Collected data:
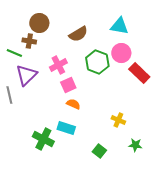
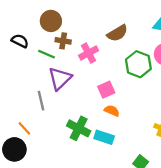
brown circle: (39, 23) -> (51, 21), moved
pink cross: (58, 65) -> (89, 53), moved
green cross: (43, 139) -> (79, 128), moved

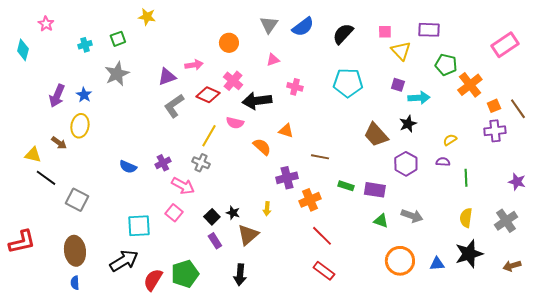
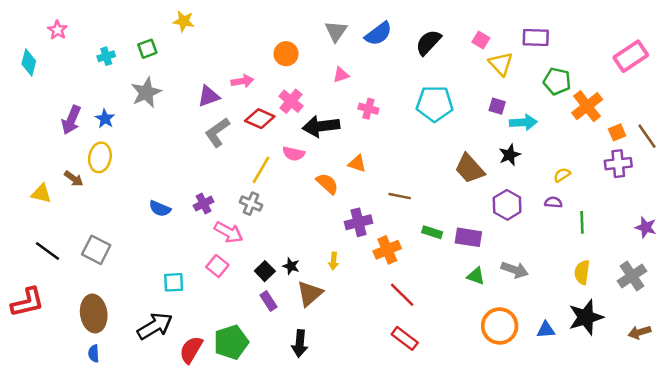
pink square: (385, 32) -> (481, 40), turned 32
black line: (46, 178) -> (47, 251), moved
cyan square: (139, 226) -> (174, 282), size x0.7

● Task directions
The total of lines in the data that contain "square" is all you should give.

● Response box
2